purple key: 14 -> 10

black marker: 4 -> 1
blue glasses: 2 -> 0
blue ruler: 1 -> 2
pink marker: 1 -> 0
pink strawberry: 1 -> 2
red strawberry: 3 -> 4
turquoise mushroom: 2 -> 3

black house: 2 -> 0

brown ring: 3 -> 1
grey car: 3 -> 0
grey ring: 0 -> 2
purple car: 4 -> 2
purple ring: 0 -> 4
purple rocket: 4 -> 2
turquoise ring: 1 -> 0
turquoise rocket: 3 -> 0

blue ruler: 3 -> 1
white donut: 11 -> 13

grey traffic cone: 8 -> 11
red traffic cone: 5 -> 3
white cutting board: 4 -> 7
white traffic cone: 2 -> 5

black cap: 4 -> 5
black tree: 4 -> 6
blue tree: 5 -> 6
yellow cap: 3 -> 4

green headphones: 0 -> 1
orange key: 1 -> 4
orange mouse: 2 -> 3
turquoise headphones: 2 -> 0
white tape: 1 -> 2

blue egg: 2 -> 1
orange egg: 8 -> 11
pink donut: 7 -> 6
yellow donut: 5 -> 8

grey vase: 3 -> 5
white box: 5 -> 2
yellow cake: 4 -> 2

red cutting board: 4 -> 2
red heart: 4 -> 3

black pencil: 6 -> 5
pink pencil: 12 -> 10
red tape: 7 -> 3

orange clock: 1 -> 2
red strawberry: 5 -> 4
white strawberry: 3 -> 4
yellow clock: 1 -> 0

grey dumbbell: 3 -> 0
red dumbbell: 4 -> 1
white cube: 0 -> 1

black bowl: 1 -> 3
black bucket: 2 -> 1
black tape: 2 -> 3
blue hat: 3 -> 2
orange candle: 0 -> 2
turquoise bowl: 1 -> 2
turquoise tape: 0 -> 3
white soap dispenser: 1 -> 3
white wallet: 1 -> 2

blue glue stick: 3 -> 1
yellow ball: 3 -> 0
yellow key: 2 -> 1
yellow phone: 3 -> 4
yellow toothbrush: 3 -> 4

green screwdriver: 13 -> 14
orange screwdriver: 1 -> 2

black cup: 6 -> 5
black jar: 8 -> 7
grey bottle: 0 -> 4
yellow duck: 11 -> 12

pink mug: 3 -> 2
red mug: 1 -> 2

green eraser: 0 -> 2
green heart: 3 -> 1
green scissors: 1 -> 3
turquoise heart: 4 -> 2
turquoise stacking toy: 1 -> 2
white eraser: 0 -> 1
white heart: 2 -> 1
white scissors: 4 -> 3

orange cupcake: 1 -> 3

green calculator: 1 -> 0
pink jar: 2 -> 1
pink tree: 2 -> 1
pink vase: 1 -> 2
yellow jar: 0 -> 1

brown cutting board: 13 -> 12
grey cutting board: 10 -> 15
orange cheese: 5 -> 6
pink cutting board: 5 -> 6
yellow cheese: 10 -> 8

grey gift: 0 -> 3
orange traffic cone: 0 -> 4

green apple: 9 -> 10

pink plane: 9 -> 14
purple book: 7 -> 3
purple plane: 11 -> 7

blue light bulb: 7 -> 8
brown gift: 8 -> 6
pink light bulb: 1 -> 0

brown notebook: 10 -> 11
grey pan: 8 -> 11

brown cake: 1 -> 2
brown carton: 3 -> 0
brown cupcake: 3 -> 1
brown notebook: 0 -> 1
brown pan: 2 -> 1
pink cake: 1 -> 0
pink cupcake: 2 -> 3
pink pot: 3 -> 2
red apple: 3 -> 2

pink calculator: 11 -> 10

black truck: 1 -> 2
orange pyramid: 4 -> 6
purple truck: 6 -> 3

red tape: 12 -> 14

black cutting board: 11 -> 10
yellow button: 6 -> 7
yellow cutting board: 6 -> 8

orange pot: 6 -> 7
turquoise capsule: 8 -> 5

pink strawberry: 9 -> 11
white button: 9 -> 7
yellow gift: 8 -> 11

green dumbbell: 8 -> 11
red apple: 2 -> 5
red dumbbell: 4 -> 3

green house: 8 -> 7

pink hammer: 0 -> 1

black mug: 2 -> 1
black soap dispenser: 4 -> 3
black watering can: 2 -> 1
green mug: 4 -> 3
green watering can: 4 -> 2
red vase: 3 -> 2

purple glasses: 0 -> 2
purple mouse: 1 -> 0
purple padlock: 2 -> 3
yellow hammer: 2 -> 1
• • • •
Your task is to transcribe the listing above in full, exactly as given.

• _Response to the task_
purple key: 14 -> 10

black marker: 4 -> 1
blue glasses: 2 -> 0
blue ruler: 1 -> 2
pink marker: 1 -> 0
pink strawberry: 1 -> 2
red strawberry: 3 -> 4
turquoise mushroom: 2 -> 3

black house: 2 -> 0

brown ring: 3 -> 1
grey car: 3 -> 0
grey ring: 0 -> 2
purple car: 4 -> 2
purple ring: 0 -> 4
purple rocket: 4 -> 2
turquoise ring: 1 -> 0
turquoise rocket: 3 -> 0

blue ruler: 3 -> 1
white donut: 11 -> 13

grey traffic cone: 8 -> 11
red traffic cone: 5 -> 3
white cutting board: 4 -> 7
white traffic cone: 2 -> 5

black cap: 4 -> 5
black tree: 4 -> 6
blue tree: 5 -> 6
yellow cap: 3 -> 4

green headphones: 0 -> 1
orange key: 1 -> 4
orange mouse: 2 -> 3
turquoise headphones: 2 -> 0
white tape: 1 -> 2

blue egg: 2 -> 1
orange egg: 8 -> 11
pink donut: 7 -> 6
yellow donut: 5 -> 8

grey vase: 3 -> 5
white box: 5 -> 2
yellow cake: 4 -> 2

red cutting board: 4 -> 2
red heart: 4 -> 3

black pencil: 6 -> 5
pink pencil: 12 -> 10
red tape: 7 -> 3

orange clock: 1 -> 2
red strawberry: 5 -> 4
white strawberry: 3 -> 4
yellow clock: 1 -> 0

grey dumbbell: 3 -> 0
red dumbbell: 4 -> 1
white cube: 0 -> 1

black bowl: 1 -> 3
black bucket: 2 -> 1
black tape: 2 -> 3
blue hat: 3 -> 2
orange candle: 0 -> 2
turquoise bowl: 1 -> 2
turquoise tape: 0 -> 3
white soap dispenser: 1 -> 3
white wallet: 1 -> 2

blue glue stick: 3 -> 1
yellow ball: 3 -> 0
yellow key: 2 -> 1
yellow phone: 3 -> 4
yellow toothbrush: 3 -> 4

green screwdriver: 13 -> 14
orange screwdriver: 1 -> 2

black cup: 6 -> 5
black jar: 8 -> 7
grey bottle: 0 -> 4
yellow duck: 11 -> 12

pink mug: 3 -> 2
red mug: 1 -> 2

green eraser: 0 -> 2
green heart: 3 -> 1
green scissors: 1 -> 3
turquoise heart: 4 -> 2
turquoise stacking toy: 1 -> 2
white eraser: 0 -> 1
white heart: 2 -> 1
white scissors: 4 -> 3

orange cupcake: 1 -> 3

green calculator: 1 -> 0
pink jar: 2 -> 1
pink tree: 2 -> 1
pink vase: 1 -> 2
yellow jar: 0 -> 1

brown cutting board: 13 -> 12
grey cutting board: 10 -> 15
orange cheese: 5 -> 6
pink cutting board: 5 -> 6
yellow cheese: 10 -> 8

grey gift: 0 -> 3
orange traffic cone: 0 -> 4

green apple: 9 -> 10

pink plane: 9 -> 14
purple book: 7 -> 3
purple plane: 11 -> 7

blue light bulb: 7 -> 8
brown gift: 8 -> 6
pink light bulb: 1 -> 0

brown notebook: 10 -> 11
grey pan: 8 -> 11

brown cake: 1 -> 2
brown carton: 3 -> 0
brown cupcake: 3 -> 1
brown notebook: 0 -> 1
brown pan: 2 -> 1
pink cake: 1 -> 0
pink cupcake: 2 -> 3
pink pot: 3 -> 2
red apple: 3 -> 2

pink calculator: 11 -> 10

black truck: 1 -> 2
orange pyramid: 4 -> 6
purple truck: 6 -> 3

red tape: 12 -> 14

black cutting board: 11 -> 10
yellow button: 6 -> 7
yellow cutting board: 6 -> 8

orange pot: 6 -> 7
turquoise capsule: 8 -> 5

pink strawberry: 9 -> 11
white button: 9 -> 7
yellow gift: 8 -> 11

green dumbbell: 8 -> 11
red apple: 2 -> 5
red dumbbell: 4 -> 3

green house: 8 -> 7

pink hammer: 0 -> 1

black mug: 2 -> 1
black soap dispenser: 4 -> 3
black watering can: 2 -> 1
green mug: 4 -> 3
green watering can: 4 -> 2
red vase: 3 -> 2

purple glasses: 0 -> 2
purple mouse: 1 -> 0
purple padlock: 2 -> 3
yellow hammer: 2 -> 1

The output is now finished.